*** Dataset excerpts ***
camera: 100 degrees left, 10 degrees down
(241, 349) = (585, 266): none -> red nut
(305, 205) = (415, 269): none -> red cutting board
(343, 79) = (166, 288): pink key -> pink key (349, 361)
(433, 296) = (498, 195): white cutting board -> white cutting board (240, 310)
*** End of Dataset excerpts ***
*** Dataset excerpts ***
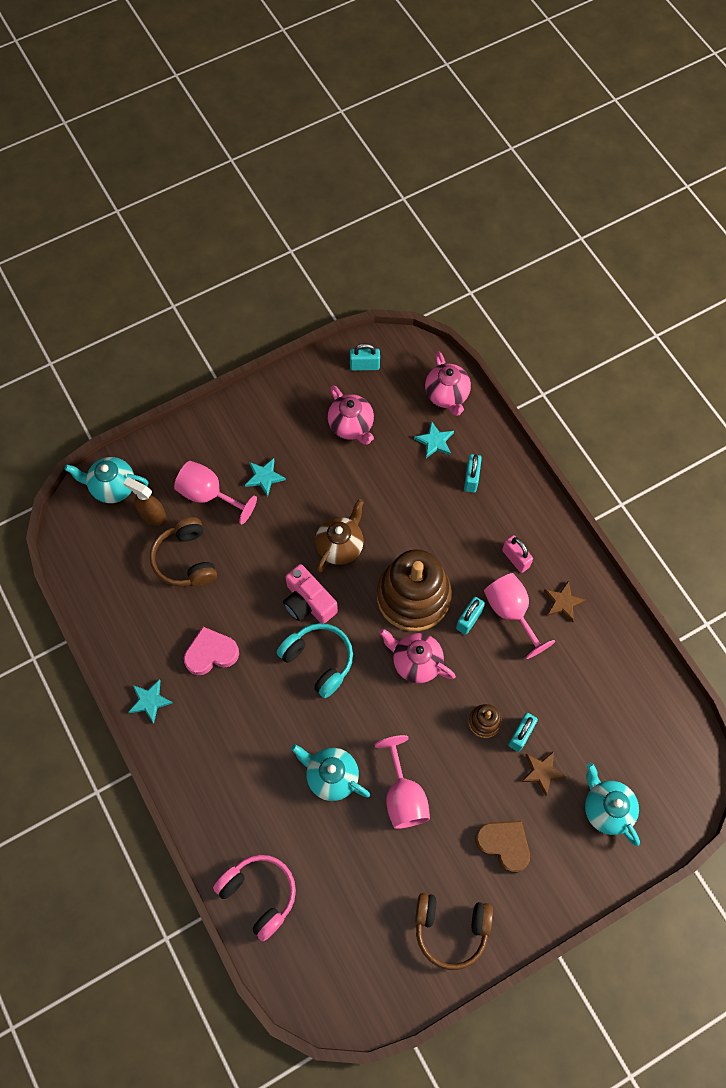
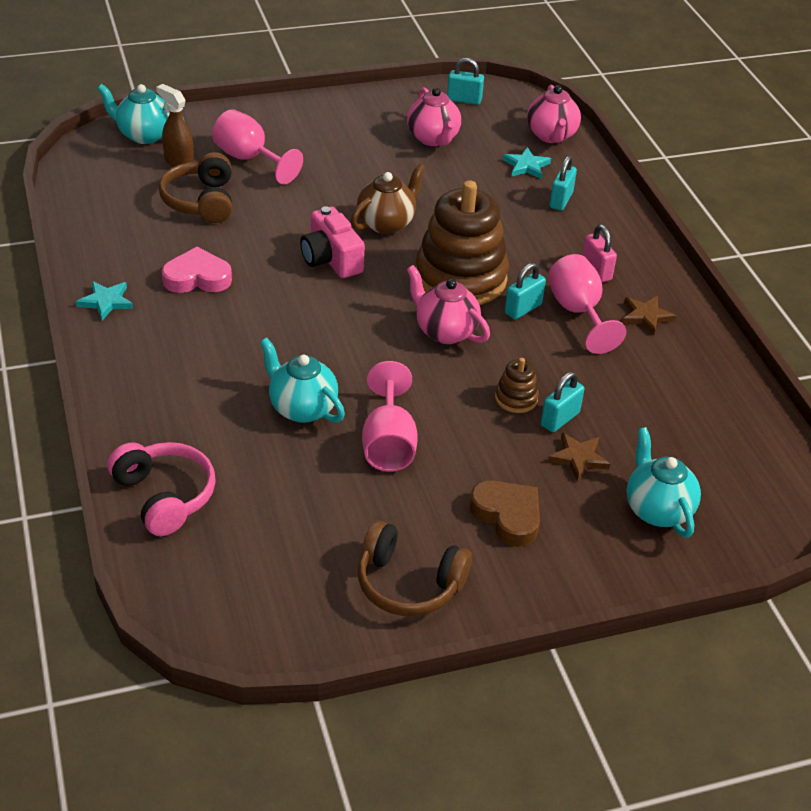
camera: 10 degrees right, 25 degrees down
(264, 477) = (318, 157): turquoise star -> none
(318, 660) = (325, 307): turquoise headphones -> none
*** End of Dataset excerpts ***
*** Dataset excerpts ***
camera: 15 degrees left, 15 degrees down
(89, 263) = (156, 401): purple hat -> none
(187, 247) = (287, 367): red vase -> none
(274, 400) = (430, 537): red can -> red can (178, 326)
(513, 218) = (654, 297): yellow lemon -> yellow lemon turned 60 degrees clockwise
*** End of Dataset excerpts ***
> [Your instructions]: Scan the records for the string "degrees" and show every line that contains it.

> [Result of the task]:
camera: 100 degrees left, 10 degrees down
camera: 10 degrees right, 25 degrees down
camera: 15 degrees left, 15 degrees down
(513, 218) = (654, 297): yellow lemon -> yellow lemon turned 60 degrees clockwise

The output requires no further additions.